**Aim of the exercise**:
Print each of the items below word for word, leaving out the pictures.

· · ·

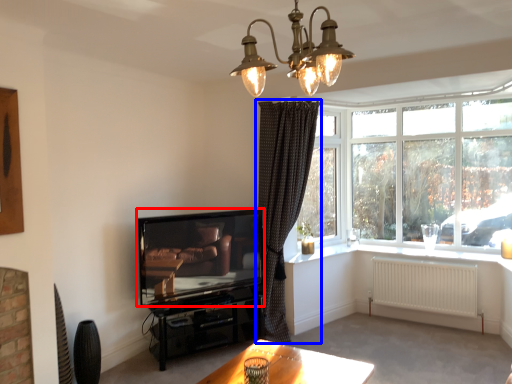
Question: Which object appears farthest to the camera in this image, television (highlighted by a red box) or curtain (highlighted by a blue box)?

Choices:
 (A) television
 (B) curtain

Answer: (B)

· · ·

**Answer space**:
Question: Which object appears farthest to the camera in this image, television (highlighted by a red box) or curtain (highlighted by a blue box)?

Choices:
 (A) television
 (B) curtain

Answer: (B)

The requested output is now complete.